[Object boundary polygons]
-*-*-
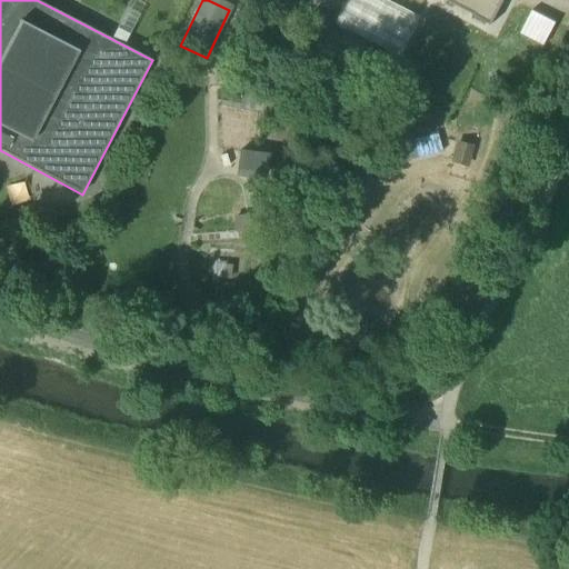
[(348,0),(336,25),(400,57),(420,17),(386,0),(348,0)]
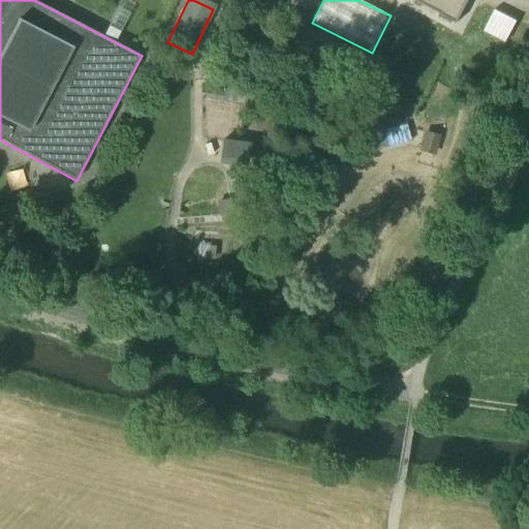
[(468,0),(411,0),(457,24),(468,0)]
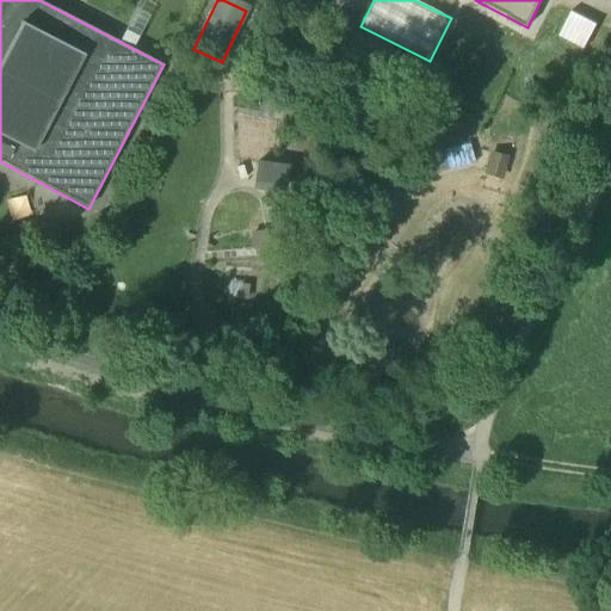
[(438,74),(401,56),(392,74),(429,93),(438,74)]
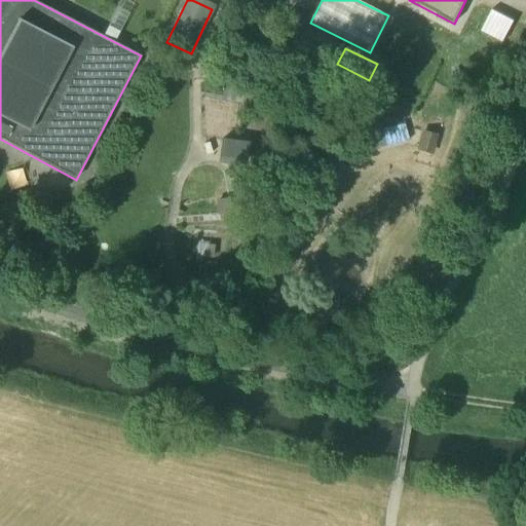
[(433,154),(437,138),(421,134),(417,150),(433,154)]
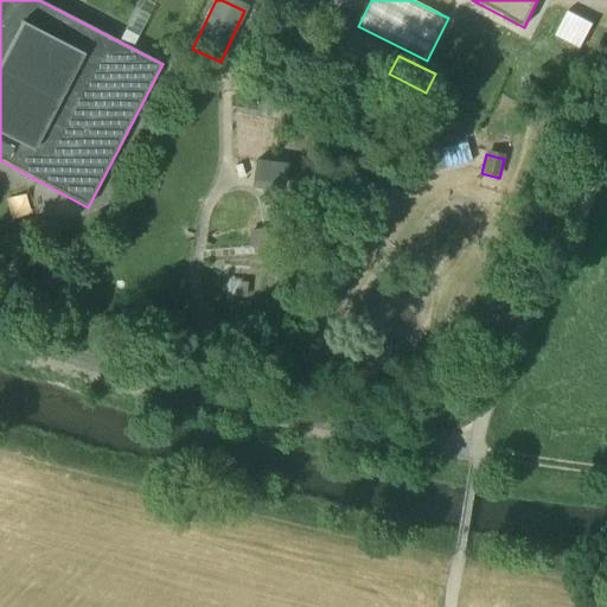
[(238,286),(267,285),(267,263),(241,263),(241,254),(229,254),(229,278),(238,278),(238,286)]
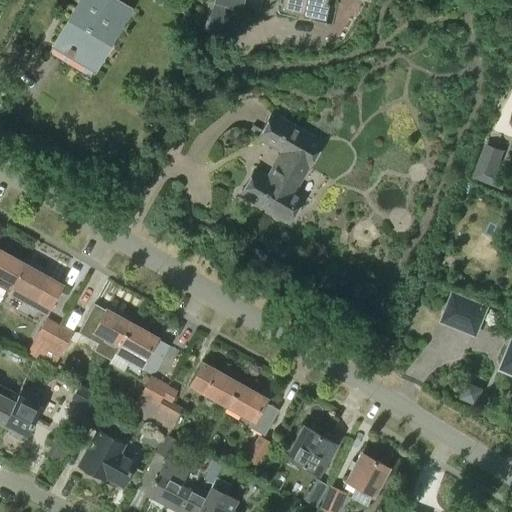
[(102,55),(129,10),(112,0),(78,0),(52,44),(85,64),(94,49),(102,55)]
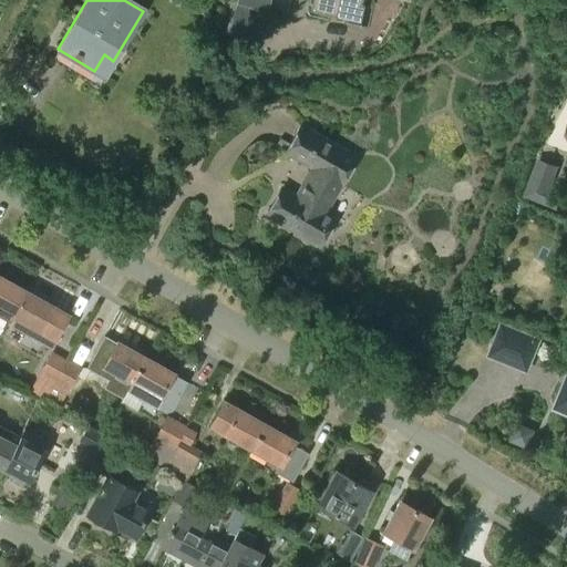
[(254,38),(264,8),(239,0),(237,0),(227,29),(254,38)]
-*-*-
# [WORK REQUIRED]
Output the records above exactly; leave out the pictures.

# [ANSWER BOX]
[(348,0),(336,25),(400,57),(420,17),(386,0),(348,0)]
[(468,0),(411,0),(457,24),(468,0)]
[(438,74),(401,56),(392,74),(429,93),(438,74)]
[(433,154),(437,138),(421,134),(417,150),(433,154)]
[(238,286),(267,285),(267,263),(241,263),(241,254),(229,254),(229,278),(238,278),(238,286)]
[(102,55),(129,10),(112,0),(78,0),(52,44),(85,64),(94,49),(102,55)]
[(254,38),(264,8),(239,0),(237,0),(227,29),(254,38)]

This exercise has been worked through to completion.